Dataset extract:

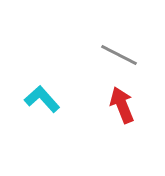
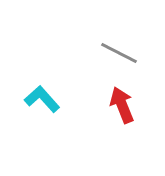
gray line: moved 2 px up
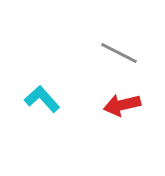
red arrow: rotated 81 degrees counterclockwise
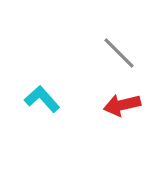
gray line: rotated 18 degrees clockwise
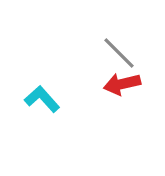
red arrow: moved 21 px up
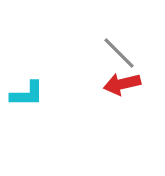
cyan L-shape: moved 15 px left, 5 px up; rotated 132 degrees clockwise
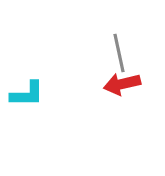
gray line: rotated 33 degrees clockwise
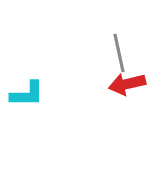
red arrow: moved 5 px right
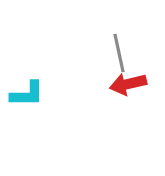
red arrow: moved 1 px right
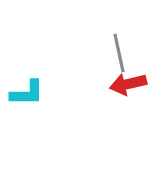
cyan L-shape: moved 1 px up
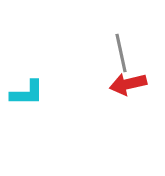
gray line: moved 2 px right
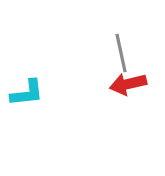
cyan L-shape: rotated 6 degrees counterclockwise
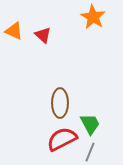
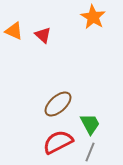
brown ellipse: moved 2 px left, 1 px down; rotated 48 degrees clockwise
red semicircle: moved 4 px left, 3 px down
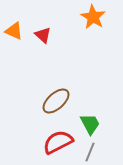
brown ellipse: moved 2 px left, 3 px up
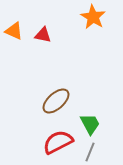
red triangle: rotated 30 degrees counterclockwise
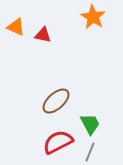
orange triangle: moved 2 px right, 4 px up
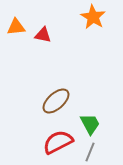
orange triangle: rotated 30 degrees counterclockwise
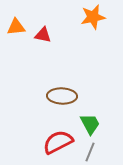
orange star: rotated 30 degrees clockwise
brown ellipse: moved 6 px right, 5 px up; rotated 44 degrees clockwise
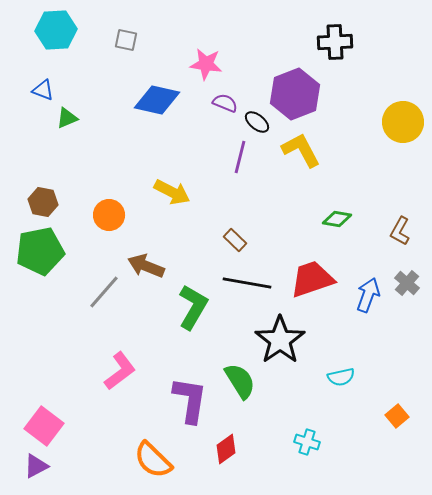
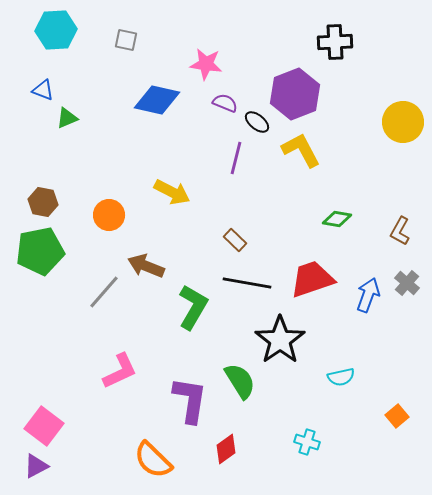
purple line: moved 4 px left, 1 px down
pink L-shape: rotated 12 degrees clockwise
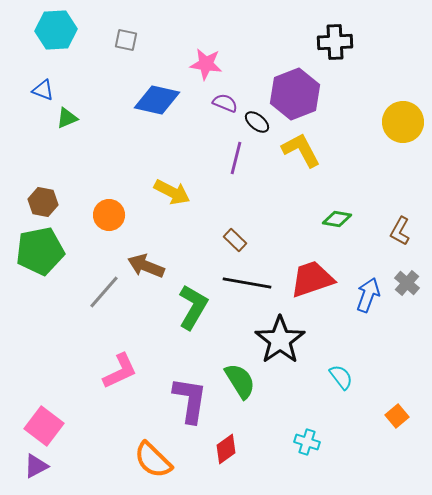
cyan semicircle: rotated 116 degrees counterclockwise
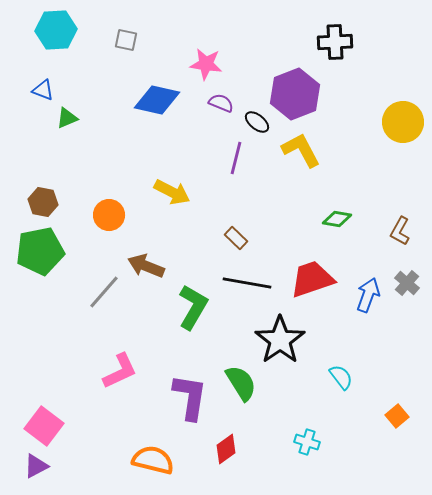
purple semicircle: moved 4 px left
brown rectangle: moved 1 px right, 2 px up
green semicircle: moved 1 px right, 2 px down
purple L-shape: moved 3 px up
orange semicircle: rotated 150 degrees clockwise
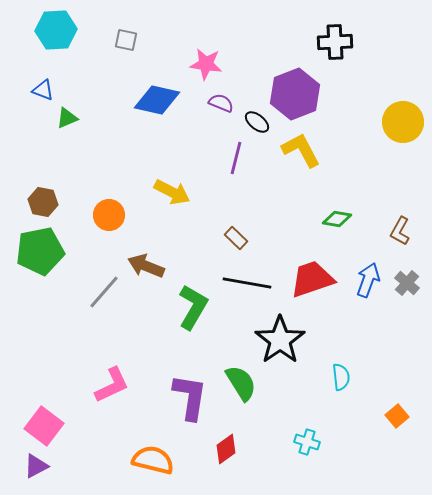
blue arrow: moved 15 px up
pink L-shape: moved 8 px left, 14 px down
cyan semicircle: rotated 32 degrees clockwise
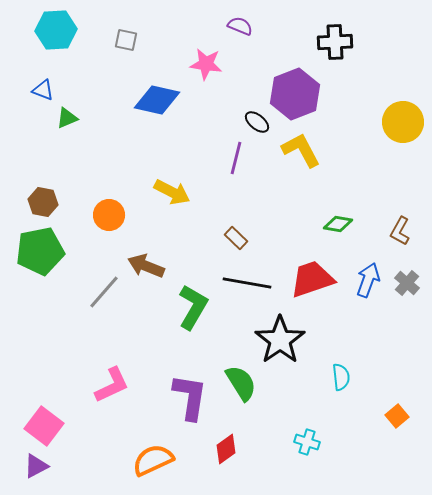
purple semicircle: moved 19 px right, 77 px up
green diamond: moved 1 px right, 5 px down
orange semicircle: rotated 39 degrees counterclockwise
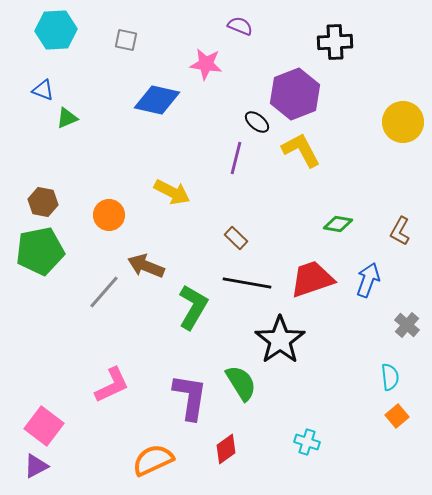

Exercise objective: List every line of the data above that contains the word "green", copying each one in full. Matching is case-sensitive.

Finished answer:
green semicircle: moved 1 px right, 2 px down
green diamond: moved 1 px right, 5 px down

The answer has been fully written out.